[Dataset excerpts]
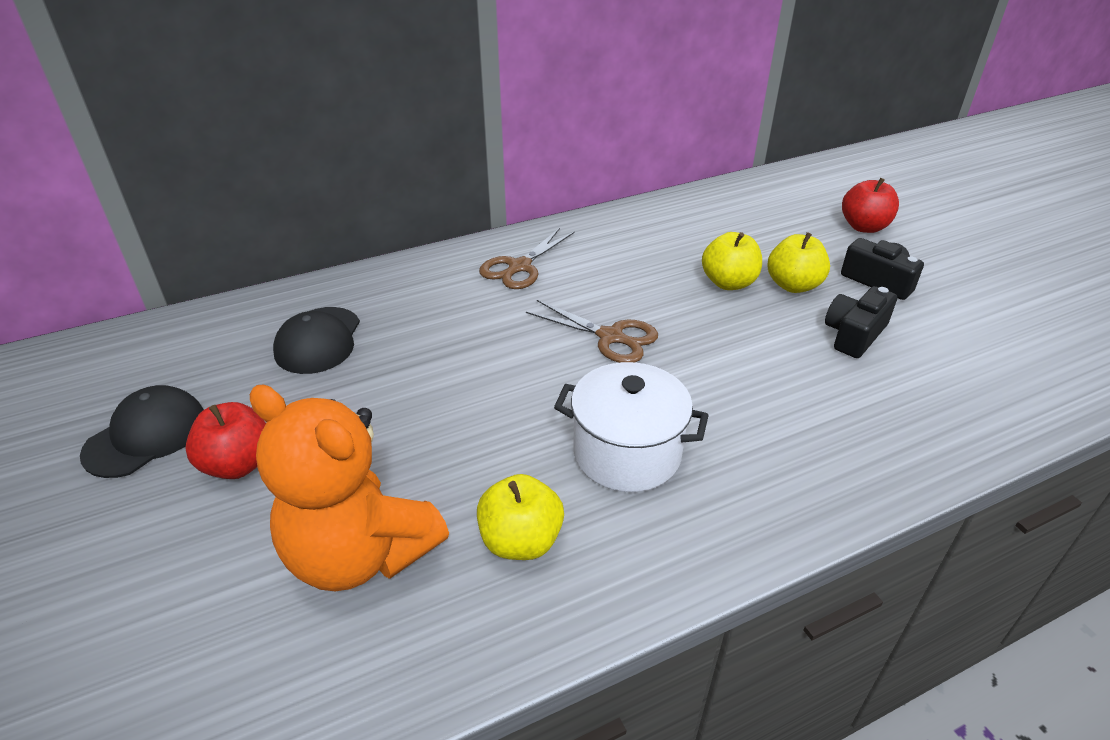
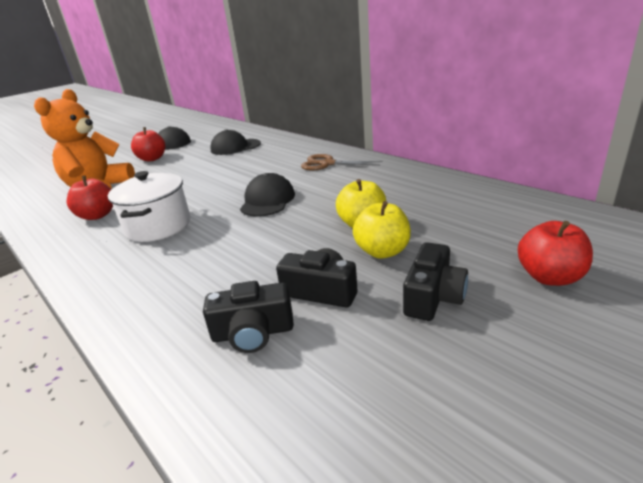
camera: 75 degrees right, 10 degrees down
(521, 541) = (97, 215): yellow apple -> red apple
(610, 337) = (267, 200): brown scissors -> black cap
(914, 385) = (253, 333): none -> black camera

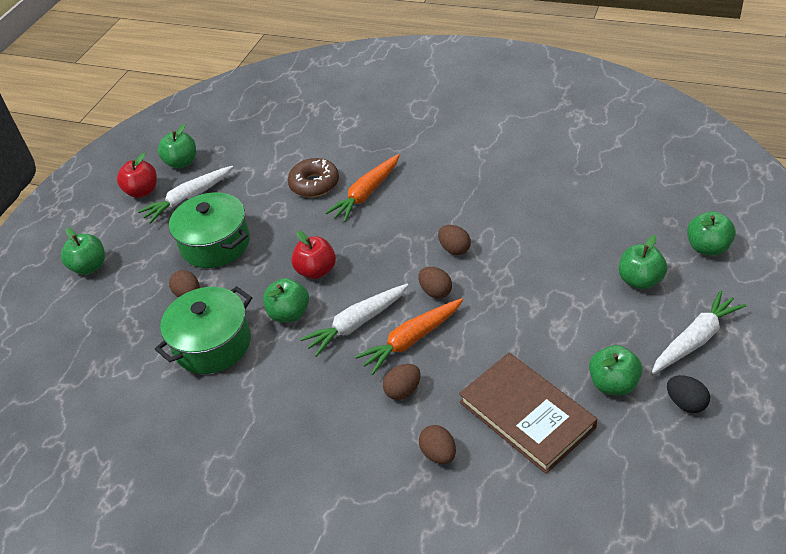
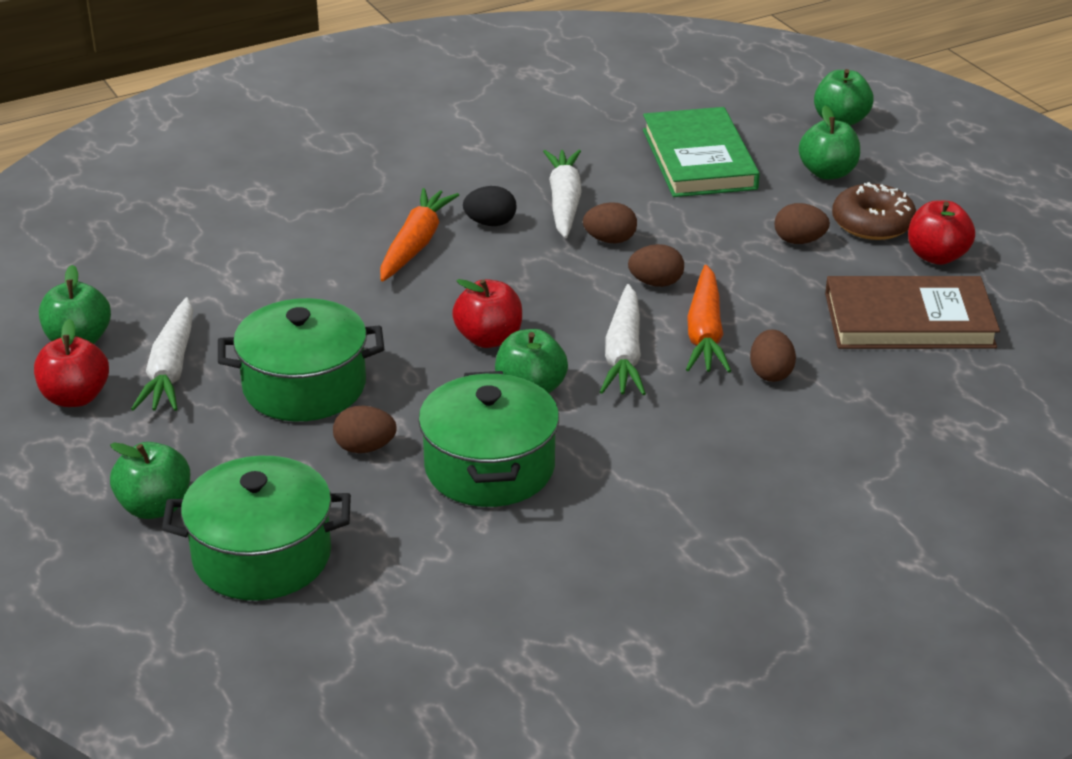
camera: 55 degrees left, 10 degrees down
(83, 320) = (262, 556): none -> green pot
(314, 184) = (328, 268): brown donut -> brown donut (872, 223)
(367, 193) = (415, 245): orange carrot -> orange carrot turned 150 degrees counterclockwise
(438, 454) = (889, 395): brown egg -> brown egg (799, 241)
(579, 225) = (699, 159): none -> green book
(613, 384) = (937, 256): green apple -> red apple
(686, 403) = (1011, 236): black egg -> black egg (490, 223)
(695, 340) = (944, 190): white carrot -> white carrot (564, 202)

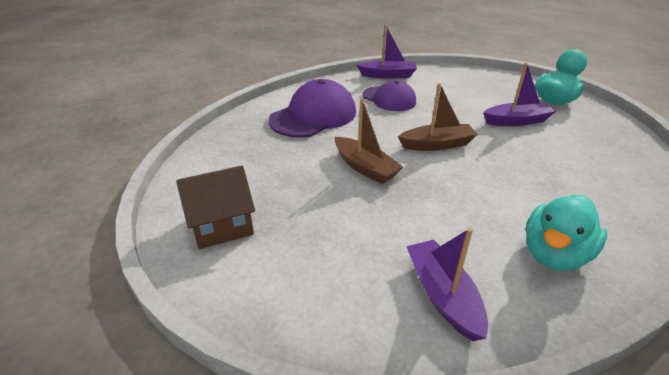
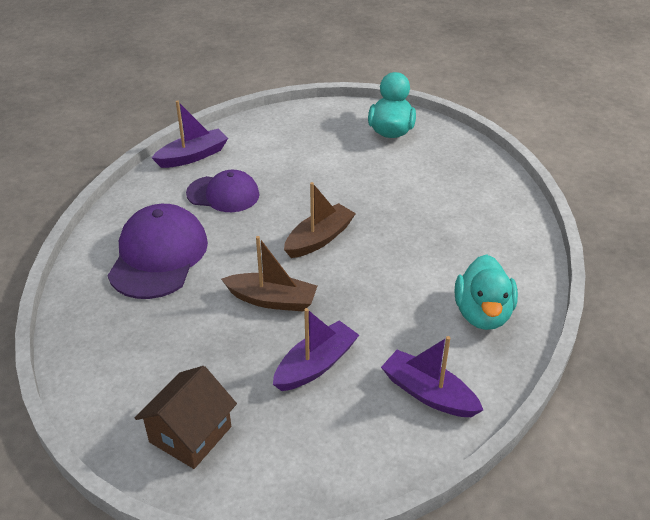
camera: 35 degrees left, 5 degrees up
(516, 121) = (372, 174): purple boat -> purple boat (316, 365)

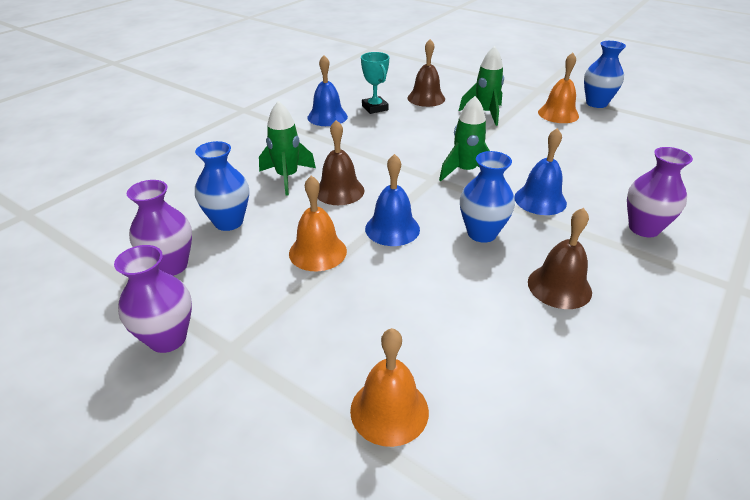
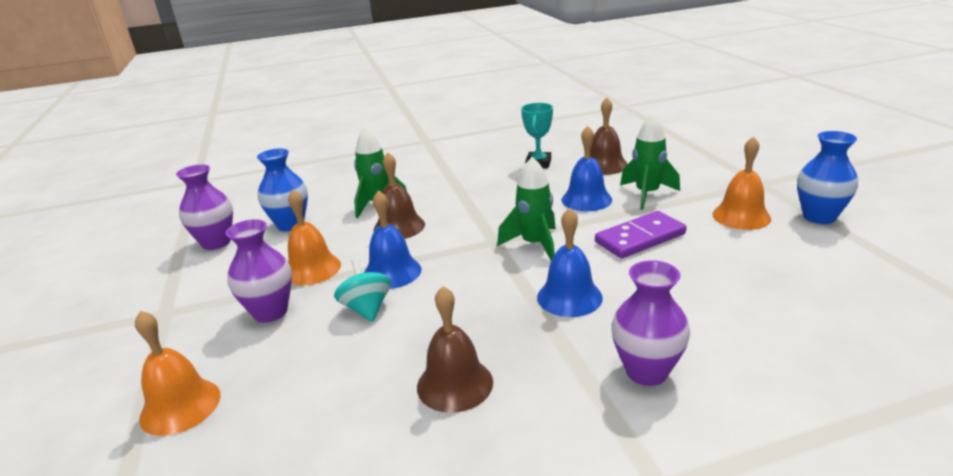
camera: 40 degrees right, 10 degrees down
(167, 338) = (147, 289): purple vase -> purple vase (270, 312)
(327, 117) = (483, 162): blue bell -> blue bell (586, 199)
(418, 264) = (367, 309): none -> turquoise spinning top
(482, 233) = (460, 305): blue vase -> none
(523, 145) = (640, 238): none -> purple domino

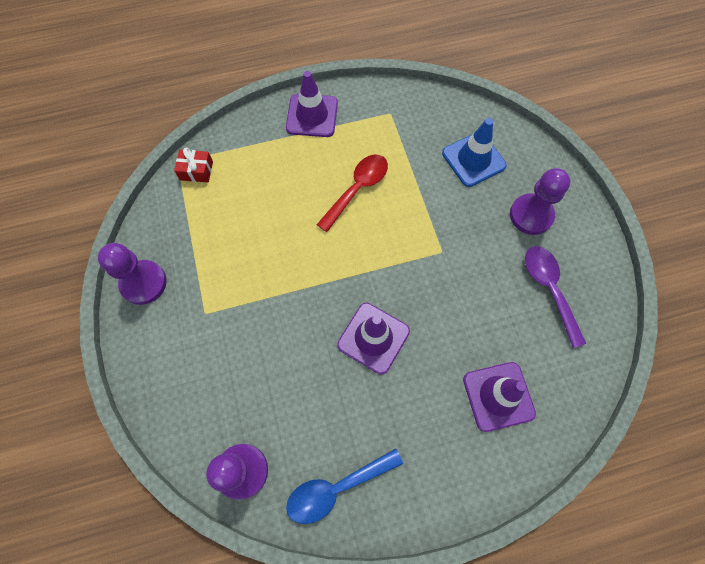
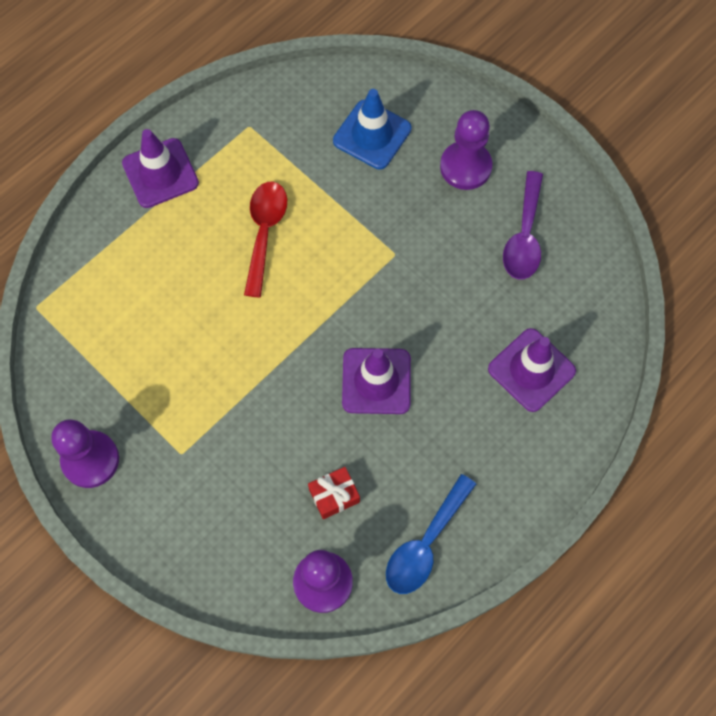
camera: 30 degrees left, 0 degrees up
(196, 171) = (65, 306): red gift -> red gift (334, 495)
(549, 289) = (524, 236): purple spoon -> purple spoon turned 120 degrees counterclockwise

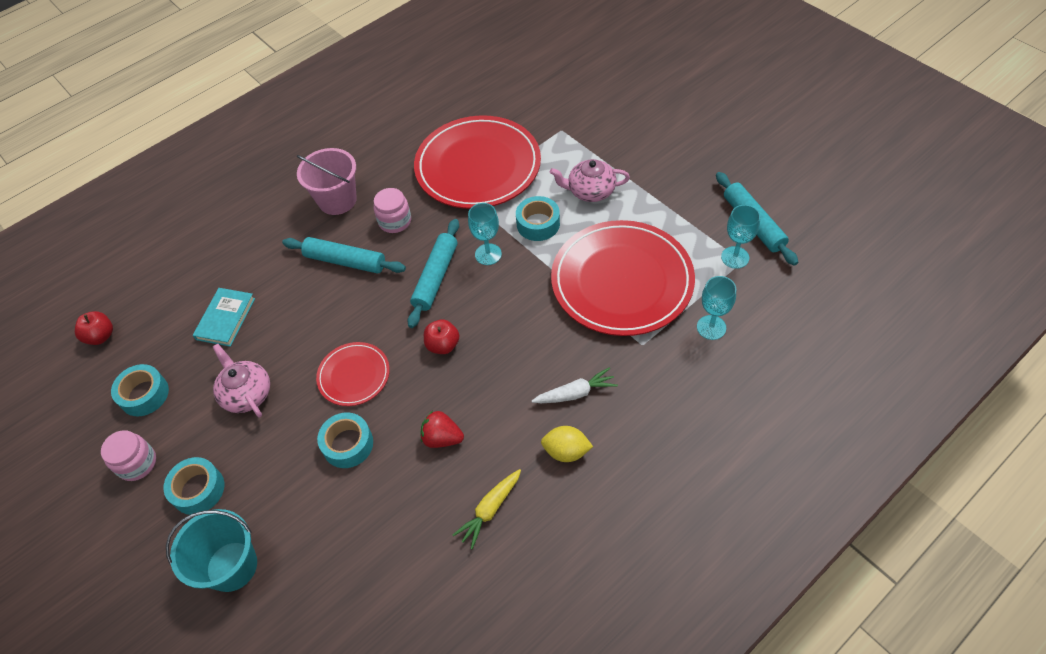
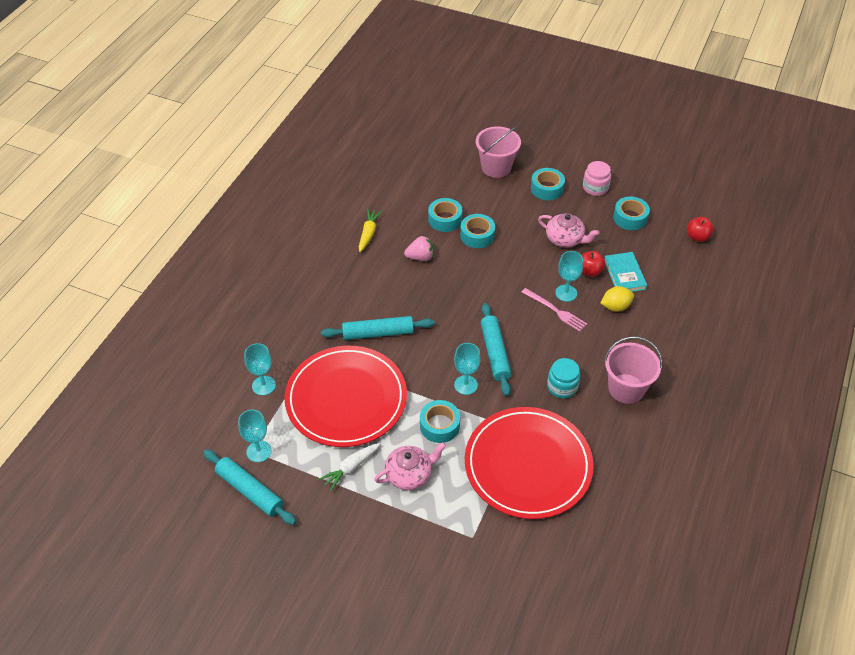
camera: 150 degrees right, 5 degrees down
(232, 566) = (496, 167): turquoise bucket -> pink bucket
(307, 319) = (566, 293): none -> turquoise goblet
(336, 302) = (555, 310): none -> pink fork
(345, 261) = (575, 341): turquoise rolling pin -> turquoise rolling pin (378, 333)
(354, 375) = (504, 271): red plate -> none
(371, 491) = (445, 219): none -> turquoise tape
(395, 221) = (562, 387): pink jar -> turquoise jar
(442, 438) = (420, 257): red strawberry -> pink strawberry
(443, 345) = (456, 308): red apple -> red apple (590, 271)
(566, 451) = (337, 275): yellow lemon -> yellow lemon (615, 307)
(575, 393) = (346, 309): white carrot -> white carrot (351, 468)

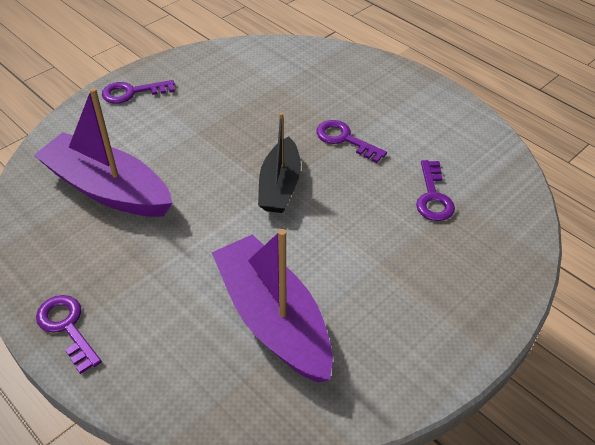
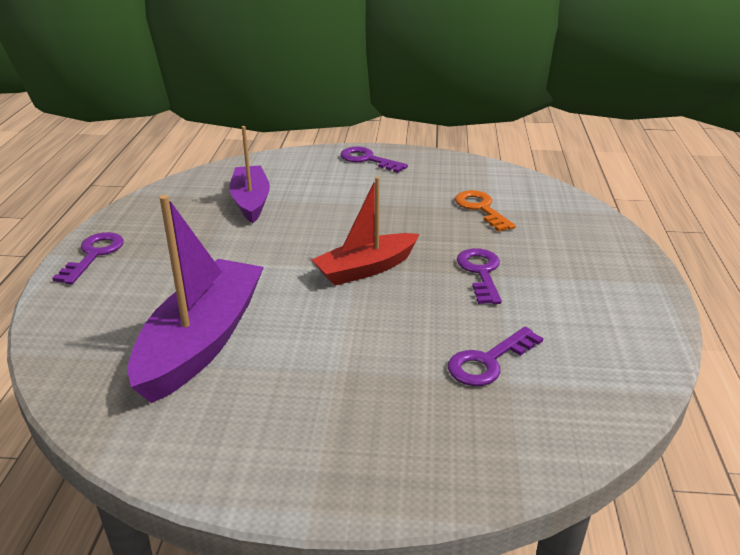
camera: 50 degrees right, 15 degrees down
(107, 189) = (251, 201): purple boat -> purple boat, size x0.65
(274, 89) = (481, 209): none -> orange key
(280, 186) = (366, 269): black boat -> red boat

**DIRECTIONS FOR THIS TASK**: Restate, word for word, the entries above, dropping any picture.

**RESPONSE TO THE TASK**:
camera: 75 degrees right, 10 degrees down
(521, 541) = (97, 215): yellow apple -> red apple
(610, 337) = (267, 200): brown scissors -> black cap
(914, 385) = (253, 333): none -> black camera

camera: 55 degrees left, 10 degrees down
(83, 320) = (262, 556): none -> green pot
(314, 184) = (328, 268): brown donut -> brown donut (872, 223)
(367, 193) = (415, 245): orange carrot -> orange carrot turned 150 degrees counterclockwise
(438, 454) = (889, 395): brown egg -> brown egg (799, 241)
(579, 225) = (699, 159): none -> green book
(613, 384) = (937, 256): green apple -> red apple
(686, 403) = (1011, 236): black egg -> black egg (490, 223)
(695, 340) = (944, 190): white carrot -> white carrot (564, 202)

camera: 35 degrees left, 5 degrees up
(516, 121) = (372, 174): purple boat -> purple boat (316, 365)

camera: 40 degrees right, 10 degrees down
(167, 338) = (147, 289): purple vase -> purple vase (270, 312)
(327, 117) = (483, 162): blue bell -> blue bell (586, 199)
(418, 264) = (367, 309): none -> turquoise spinning top
(482, 233) = (460, 305): blue vase -> none
(523, 145) = (640, 238): none -> purple domino

camera: 30 degrees left, 0 degrees up
(196, 171) = (65, 306): red gift -> red gift (334, 495)
(549, 289) = (524, 236): purple spoon -> purple spoon turned 120 degrees counterclockwise

camera: 150 degrees right, 5 degrees down
(232, 566) = (496, 167): turquoise bucket -> pink bucket
(307, 319) = (566, 293): none -> turquoise goblet
(336, 302) = (555, 310): none -> pink fork
(345, 261) = (575, 341): turquoise rolling pin -> turquoise rolling pin (378, 333)
(354, 375) = (504, 271): red plate -> none
(371, 491) = (445, 219): none -> turquoise tape
(395, 221) = (562, 387): pink jar -> turquoise jar
(442, 438) = (420, 257): red strawberry -> pink strawberry
(443, 345) = (456, 308): red apple -> red apple (590, 271)
(566, 451) = (337, 275): yellow lemon -> yellow lemon (615, 307)
(575, 393) = (346, 309): white carrot -> white carrot (351, 468)

camera: 50 degrees right, 15 degrees down
(107, 189) = (251, 201): purple boat -> purple boat, size x0.65
(274, 89) = (481, 209): none -> orange key
(280, 186) = (366, 269): black boat -> red boat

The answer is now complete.